• The problem: Omit the pictures, and output the rest of the entries exactly as written.

==*==

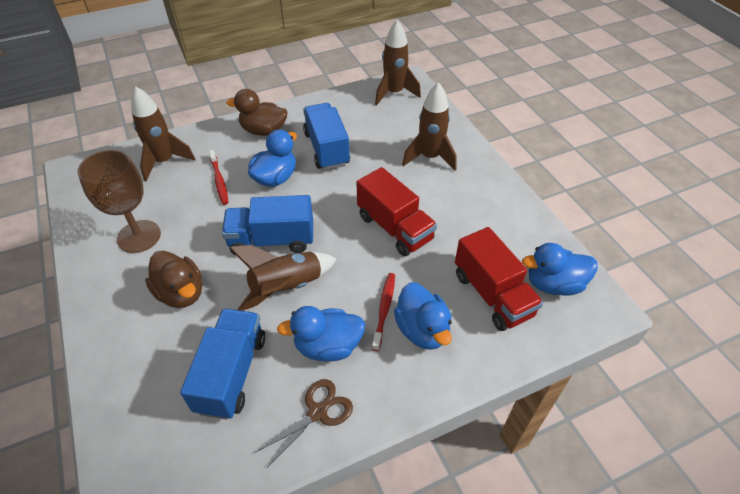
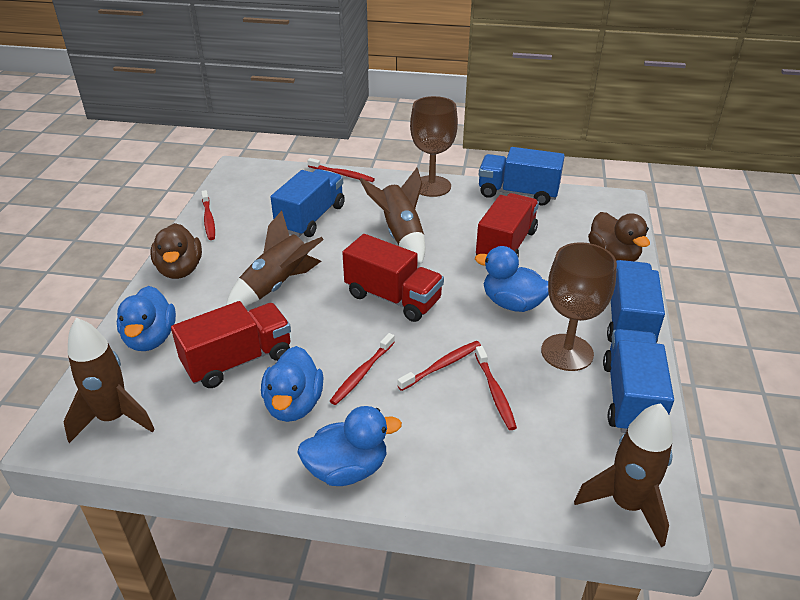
blue truck: 3 -> 4
brown goblet: 1 -> 2
brown scissors: 1 -> 0
red toothbrush: 2 -> 5
red truck: 2 -> 3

==*==

• Solution for this problem:
blue truck: 3 -> 4
brown goblet: 1 -> 2
brown scissors: 1 -> 0
red toothbrush: 2 -> 5
red truck: 2 -> 3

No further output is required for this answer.